Please repeat the entries below exactly as written, leaving out any images.

+++ SOURCE MATERIAL +++

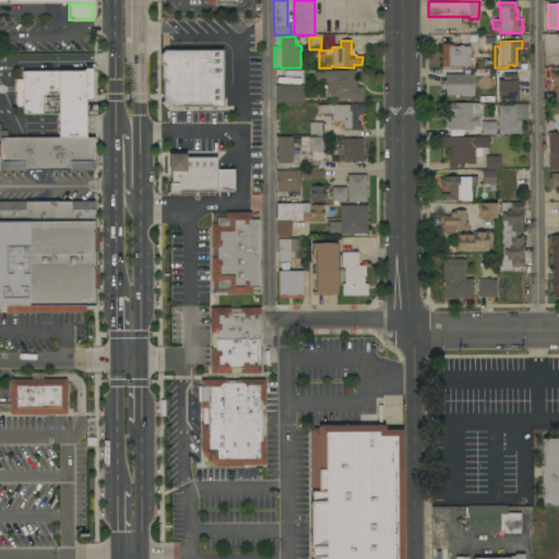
[(441,45),(453,45),(453,47),(459,47),(460,45),(462,45),(463,47),(470,47),(470,67),(441,67),(441,45)]
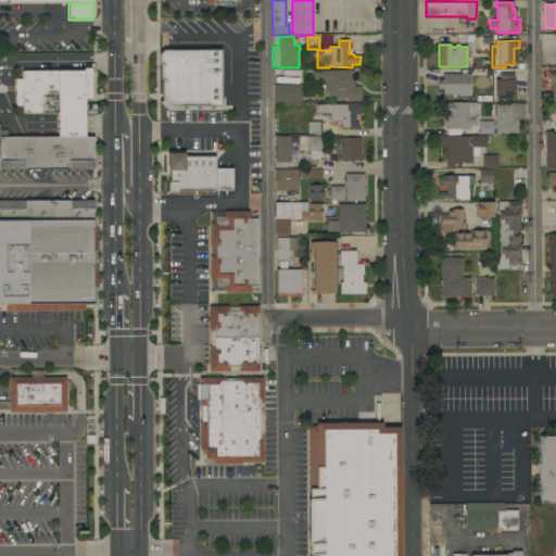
[(219,50),(219,106),(214,106),(214,109),(210,109),(210,106),(200,106),(200,109),(197,109),(197,106),(186,106),(186,109),(182,109),(182,106),(172,106),(172,109),(165,109),(160,103),(160,97),(162,97),(162,86),(158,83),(161,79),(160,70),(158,67),(160,65),(159,55),(163,50),(219,50)]
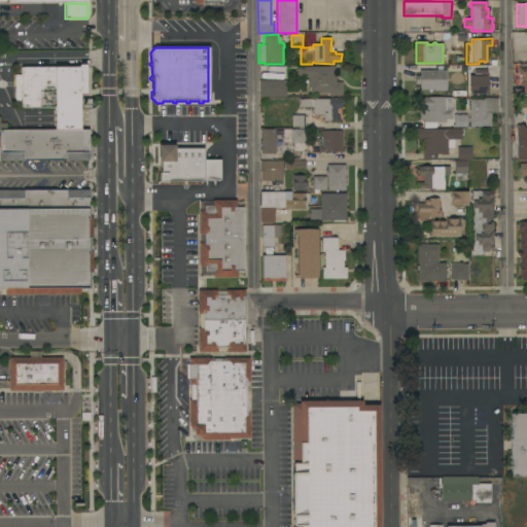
[(526,67),(526,68),(526,64),(513,63),(512,92),(526,92),(526,67)]
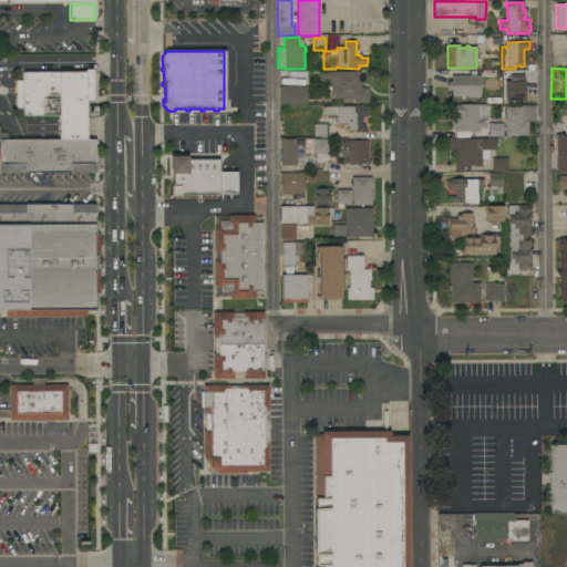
[(59,116),(22,116),(22,111),(16,111),(16,79),(22,79),(22,72),(84,72),(84,70),(92,70),(92,101),(85,101),(86,140),(59,140),(59,116)]
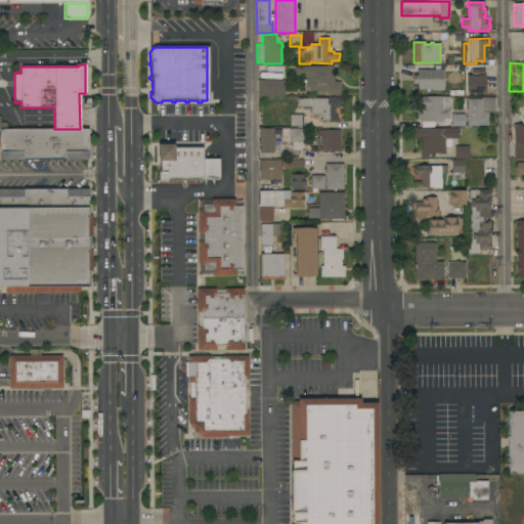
[(325,67),(325,66),(334,66),(334,82),(340,82),(340,95),(326,95),(326,93),(308,93),(308,91),(307,91),(307,87),(308,87),(308,86),(302,86),(302,87),(299,87),(299,77),(295,77),(295,67),(325,67)]
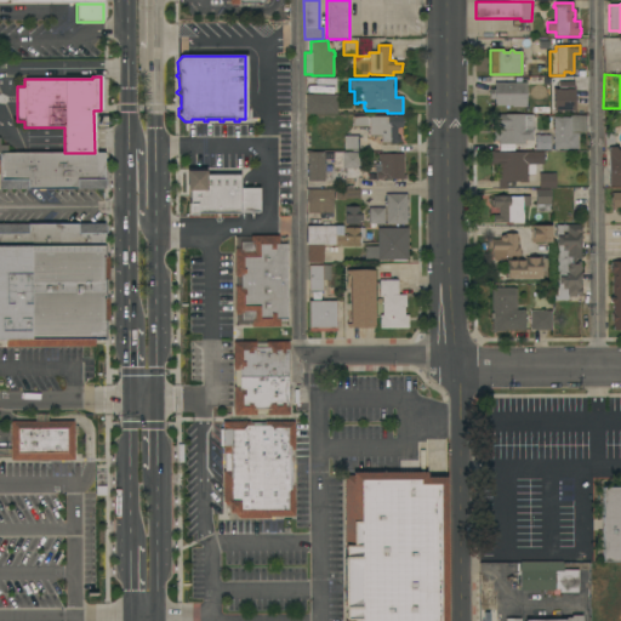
[(527,84),(527,103),(531,103),(531,112),(524,112),(524,108),(512,107),(512,106),(494,106),(494,100),(489,100),(489,90),(494,90),(494,83),(527,84)]
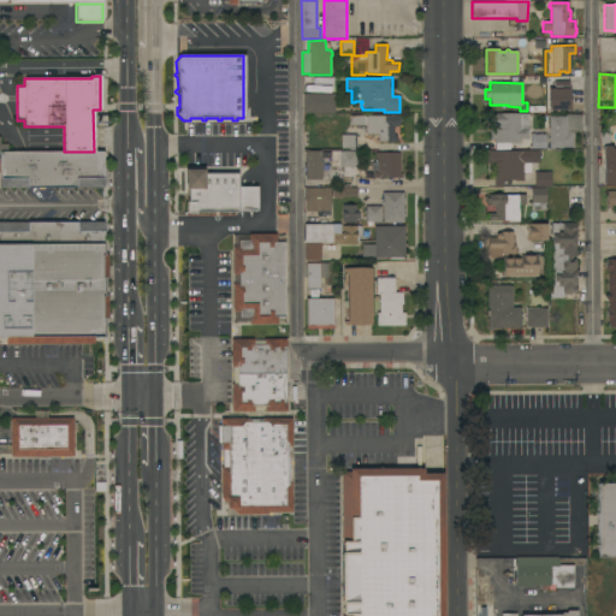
[(548,112),(548,89),(554,89),(554,86),(568,86),(568,89),(569,89),(569,98),(572,98),(570,112),(548,112)]
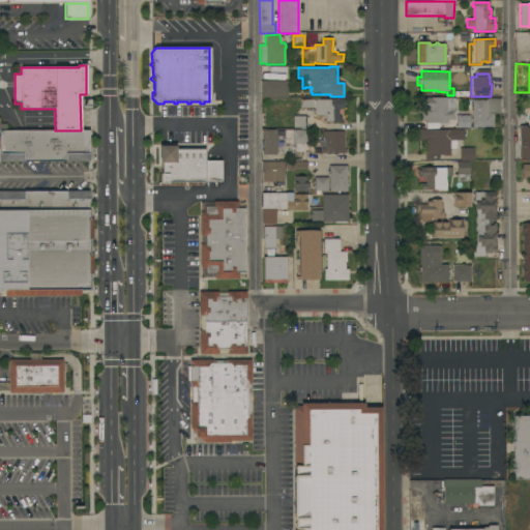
[(261,97),(260,81),(287,81),(288,97),(261,97)]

+++

• _EXERCISE RESULT_
[(441,45),(453,45),(453,47),(459,47),(460,45),(462,45),(463,47),(470,47),(470,67),(441,67),(441,45)]
[(219,50),(219,106),(214,106),(214,109),(210,109),(210,106),(200,106),(200,109),(197,109),(197,106),(186,106),(186,109),(182,109),(182,106),(172,106),(172,109),(165,109),(160,103),(160,97),(162,97),(162,86),(158,83),(161,79),(160,70),(158,67),(160,65),(159,55),(163,50),(219,50)]
[(526,67),(526,68),(526,64),(513,63),(512,92),(526,92),(526,67)]
[(59,116),(22,116),(22,111),(16,111),(16,79),(22,79),(22,72),(84,72),(84,70),(92,70),(92,101),(85,101),(86,140),(59,140),(59,116)]
[(325,67),(325,66),(334,66),(334,82),(340,82),(340,95),(326,95),(326,93),(308,93),(308,91),(307,91),(307,87),(308,87),(308,86),(302,86),(302,87),(299,87),(299,77),(295,77),(295,67),(325,67)]
[(527,84),(527,103),(531,103),(531,112),(524,112),(524,108),(512,107),(512,106),(494,106),(494,100),(489,100),(489,90),(494,90),(494,83),(527,84)]
[(548,112),(548,89),(554,89),(554,86),(568,86),(568,89),(569,89),(569,98),(572,98),(570,112),(548,112)]
[(261,97),(260,81),(287,81),(288,97),(261,97)]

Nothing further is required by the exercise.